PROBLEM – All entries should be copied exactly, none left out.

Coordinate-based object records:
--------------------------------------------------
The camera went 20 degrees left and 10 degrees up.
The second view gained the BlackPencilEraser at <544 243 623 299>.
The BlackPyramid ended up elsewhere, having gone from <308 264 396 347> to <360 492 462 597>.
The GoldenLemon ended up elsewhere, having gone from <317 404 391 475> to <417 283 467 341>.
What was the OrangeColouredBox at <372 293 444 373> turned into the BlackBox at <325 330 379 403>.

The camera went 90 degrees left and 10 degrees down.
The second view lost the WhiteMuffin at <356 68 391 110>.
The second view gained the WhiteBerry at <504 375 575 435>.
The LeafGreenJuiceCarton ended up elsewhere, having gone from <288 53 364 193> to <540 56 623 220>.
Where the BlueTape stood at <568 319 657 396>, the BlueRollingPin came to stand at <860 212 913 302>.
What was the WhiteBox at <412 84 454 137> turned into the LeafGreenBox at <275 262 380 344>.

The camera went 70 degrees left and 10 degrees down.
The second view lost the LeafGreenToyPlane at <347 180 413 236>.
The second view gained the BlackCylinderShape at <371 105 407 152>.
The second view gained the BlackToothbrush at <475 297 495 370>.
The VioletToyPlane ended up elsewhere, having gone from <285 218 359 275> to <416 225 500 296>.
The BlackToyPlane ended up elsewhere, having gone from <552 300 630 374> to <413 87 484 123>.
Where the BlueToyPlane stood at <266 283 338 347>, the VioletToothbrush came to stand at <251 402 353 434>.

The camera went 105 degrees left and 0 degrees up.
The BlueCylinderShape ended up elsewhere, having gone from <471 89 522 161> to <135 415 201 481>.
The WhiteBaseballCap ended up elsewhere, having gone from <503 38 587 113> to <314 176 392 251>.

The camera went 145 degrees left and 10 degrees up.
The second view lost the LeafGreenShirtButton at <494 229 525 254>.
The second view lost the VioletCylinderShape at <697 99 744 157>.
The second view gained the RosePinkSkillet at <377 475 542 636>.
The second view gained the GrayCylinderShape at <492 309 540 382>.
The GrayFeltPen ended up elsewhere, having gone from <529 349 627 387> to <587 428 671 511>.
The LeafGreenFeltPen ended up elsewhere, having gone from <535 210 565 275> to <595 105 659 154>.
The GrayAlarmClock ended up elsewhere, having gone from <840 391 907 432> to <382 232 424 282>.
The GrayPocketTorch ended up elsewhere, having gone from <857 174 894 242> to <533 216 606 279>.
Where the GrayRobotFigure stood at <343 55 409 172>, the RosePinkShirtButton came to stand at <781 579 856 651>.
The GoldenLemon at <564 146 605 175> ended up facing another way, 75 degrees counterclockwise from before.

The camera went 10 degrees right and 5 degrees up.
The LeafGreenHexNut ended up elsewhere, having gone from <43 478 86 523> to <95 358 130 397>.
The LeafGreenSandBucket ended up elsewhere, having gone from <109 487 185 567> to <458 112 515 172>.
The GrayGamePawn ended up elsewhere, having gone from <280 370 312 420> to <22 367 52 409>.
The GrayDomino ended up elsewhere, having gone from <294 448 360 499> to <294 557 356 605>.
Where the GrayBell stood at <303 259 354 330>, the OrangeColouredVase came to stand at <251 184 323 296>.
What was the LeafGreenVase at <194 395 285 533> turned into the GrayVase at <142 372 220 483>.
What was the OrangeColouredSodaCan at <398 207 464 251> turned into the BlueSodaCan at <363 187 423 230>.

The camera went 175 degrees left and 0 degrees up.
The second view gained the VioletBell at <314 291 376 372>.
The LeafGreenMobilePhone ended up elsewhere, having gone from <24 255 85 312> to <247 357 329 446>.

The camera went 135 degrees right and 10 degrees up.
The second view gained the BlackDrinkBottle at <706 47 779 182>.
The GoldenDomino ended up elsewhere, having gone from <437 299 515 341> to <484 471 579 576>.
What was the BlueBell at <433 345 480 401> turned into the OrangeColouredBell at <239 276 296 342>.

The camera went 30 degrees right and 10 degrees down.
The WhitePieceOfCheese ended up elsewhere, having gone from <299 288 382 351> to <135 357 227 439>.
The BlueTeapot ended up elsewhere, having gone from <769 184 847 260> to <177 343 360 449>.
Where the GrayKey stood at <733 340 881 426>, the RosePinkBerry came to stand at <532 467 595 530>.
--------------------------------------------------
SOLUTION –
The camera went 20 degrees left and 10 degrees up.
The second view gained the BlackPencilEraser at <544 243 623 299>.
The BlackPyramid ended up elsewhere, having gone from <308 264 396 347> to <360 492 462 597>.
The GoldenLemon ended up elsewhere, having gone from <317 404 391 475> to <417 283 467 341>.
What was the OrangeColouredBox at <372 293 444 373> turned into the BlackBox at <325 330 379 403>.

The camera went 90 degrees left and 10 degrees down.
The second view lost the WhiteMuffin at <356 68 391 110>.
The second view gained the WhiteBerry at <504 375 575 435>.
The LeafGreenJuiceCarton ended up elsewhere, having gone from <288 53 364 193> to <540 56 623 220>.
Where the BlueTape stood at <568 319 657 396>, the BlueRollingPin came to stand at <860 212 913 302>.
What was the WhiteBox at <412 84 454 137> turned into the LeafGreenBox at <275 262 380 344>.

The camera went 70 degrees left and 10 degrees down.
The second view lost the LeafGreenToyPlane at <347 180 413 236>.
The second view gained the BlackCylinderShape at <371 105 407 152>.
The second view gained the BlackToothbrush at <475 297 495 370>.
The VioletToyPlane ended up elsewhere, having gone from <285 218 359 275> to <416 225 500 296>.
The BlackToyPlane ended up elsewhere, having gone from <552 300 630 374> to <413 87 484 123>.
Where the BlueToyPlane stood at <266 283 338 347>, the VioletToothbrush came to stand at <251 402 353 434>.

The camera went 105 degrees left and 0 degrees up.
The BlueCylinderShape ended up elsewhere, having gone from <471 89 522 161> to <135 415 201 481>.
The WhiteBaseballCap ended up elsewhere, having gone from <503 38 587 113> to <314 176 392 251>.

The camera went 145 degrees left and 10 degrees up.
The second view lost the LeafGreenShirtButton at <494 229 525 254>.
The second view lost the VioletCylinderShape at <697 99 744 157>.
The second view gained the RosePinkSkillet at <377 475 542 636>.
The second view gained the GrayCylinderShape at <492 309 540 382>.
The GrayFeltPen ended up elsewhere, having gone from <529 349 627 387> to <587 428 671 511>.
The LeafGreenFeltPen ended up elsewhere, having gone from <535 210 565 275> to <595 105 659 154>.
The GrayAlarmClock ended up elsewhere, having gone from <840 391 907 432> to <382 232 424 282>.
The GrayPocketTorch ended up elsewhere, having gone from <857 174 894 242> to <533 216 606 279>.
Where the GrayRobotFigure stood at <343 55 409 172>, the RosePinkShirtButton came to stand at <781 579 856 651>.
The GoldenLemon at <564 146 605 175> ended up facing another way, 75 degrees counterclockwise from before.

The camera went 10 degrees right and 5 degrees up.
The LeafGreenHexNut ended up elsewhere, having gone from <43 478 86 523> to <95 358 130 397>.
The LeafGreenSandBucket ended up elsewhere, having gone from <109 487 185 567> to <458 112 515 172>.
The GrayGamePawn ended up elsewhere, having gone from <280 370 312 420> to <22 367 52 409>.
The GrayDomino ended up elsewhere, having gone from <294 448 360 499> to <294 557 356 605>.
Where the GrayBell stood at <303 259 354 330>, the OrangeColouredVase came to stand at <251 184 323 296>.
What was the LeafGreenVase at <194 395 285 533> turned into the GrayVase at <142 372 220 483>.
What was the OrangeColouredSodaCan at <398 207 464 251> turned into the BlueSodaCan at <363 187 423 230>.

The camera went 175 degrees left and 0 degrees up.
The second view gained the VioletBell at <314 291 376 372>.
The LeafGreenMobilePhone ended up elsewhere, having gone from <24 255 85 312> to <247 357 329 446>.

The camera went 135 degrees right and 10 degrees up.
The second view gained the BlackDrinkBottle at <706 47 779 182>.
The GoldenDomino ended up elsewhere, having gone from <437 299 515 341> to <484 471 579 576>.
What was the BlueBell at <433 345 480 401> turned into the OrangeColouredBell at <239 276 296 342>.

The camera went 30 degrees right and 10 degrees down.
The WhitePieceOfCheese ended up elsewhere, having gone from <299 288 382 351> to <135 357 227 439>.
The BlueTeapot ended up elsewhere, having gone from <769 184 847 260> to <177 343 360 449>.
Where the GrayKey stood at <733 340 881 426>, the RosePinkBerry came to stand at <532 467 595 530>.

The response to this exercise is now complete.